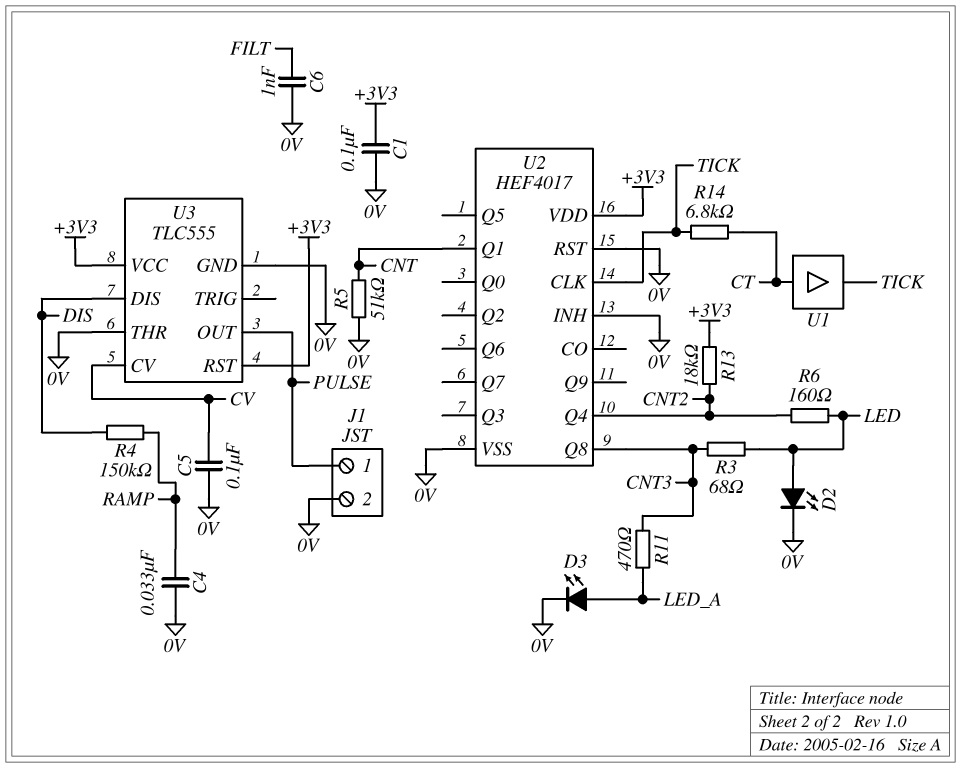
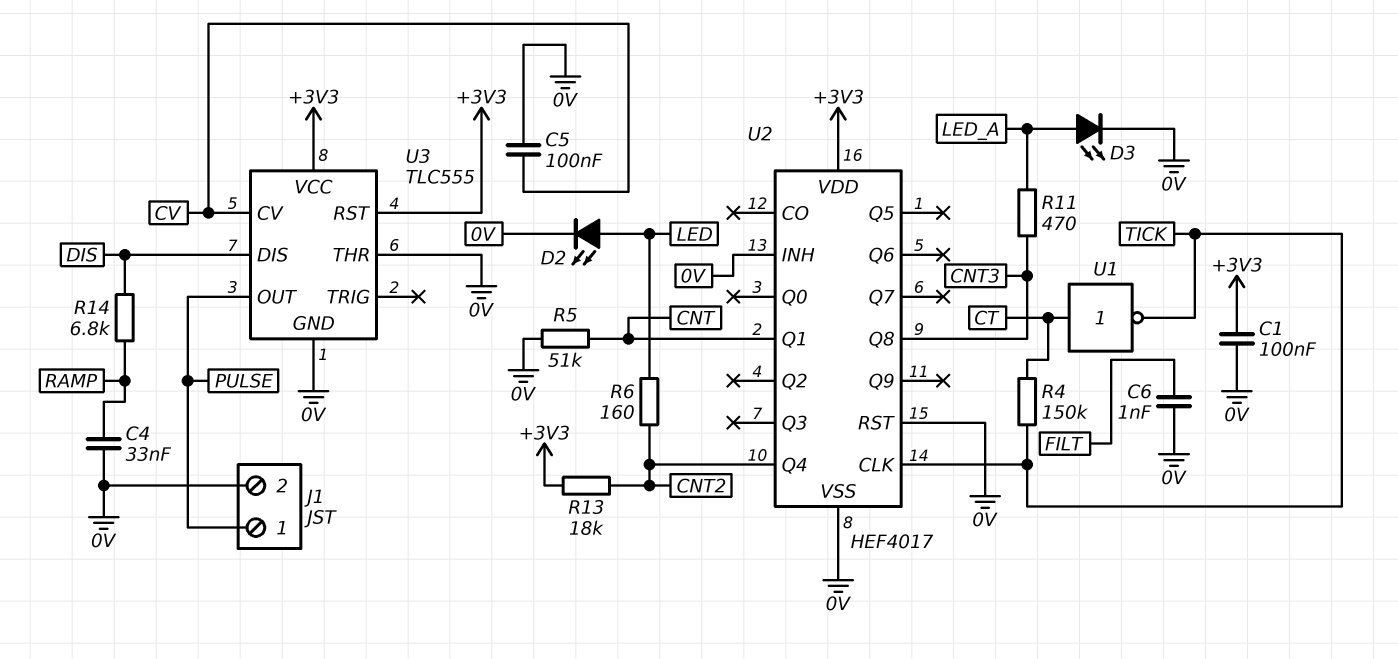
R3: 68 (CNT3, LED) -> none
R4: 150k (DIS, RAMP) -> 150k (CT, TICK)
R14: 6.8k (CT, TICK) -> 6.8k (DIS, RAMP)
U1: buffer (in CT, out TICK) -> NOT (in CT, out TICK)

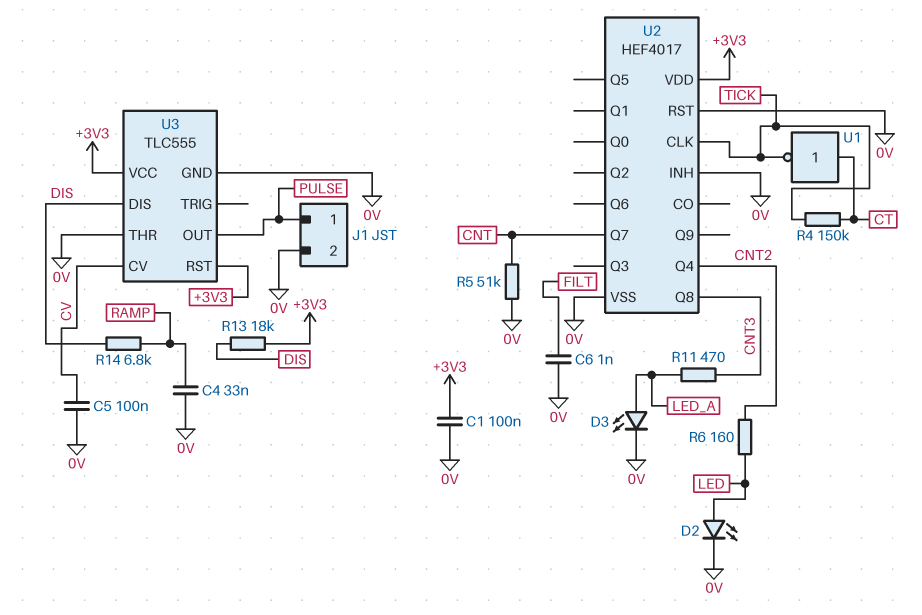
R13: 18k (+3V3, CNT2) -> 18k (+3V3, DIS)
U2 pin Q1: CNT -> none
U2 pin Q7: none -> CNT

__________________________________________________

Please print exactly the lines from the one holding "R4: 150k (DIS, RAMP) -> 150k (CT, TICK)" through the final line of the data above, including both, and skip all pictures.

R4: 150k (DIS, RAMP) -> 150k (CT, TICK)
R14: 6.8k (CT, TICK) -> 6.8k (DIS, RAMP)
U1: buffer (in CT, out TICK) -> NOT (in CT, out TICK)

R13: 18k (+3V3, CNT2) -> 18k (+3V3, DIS)
U2 pin Q1: CNT -> none
U2 pin Q7: none -> CNT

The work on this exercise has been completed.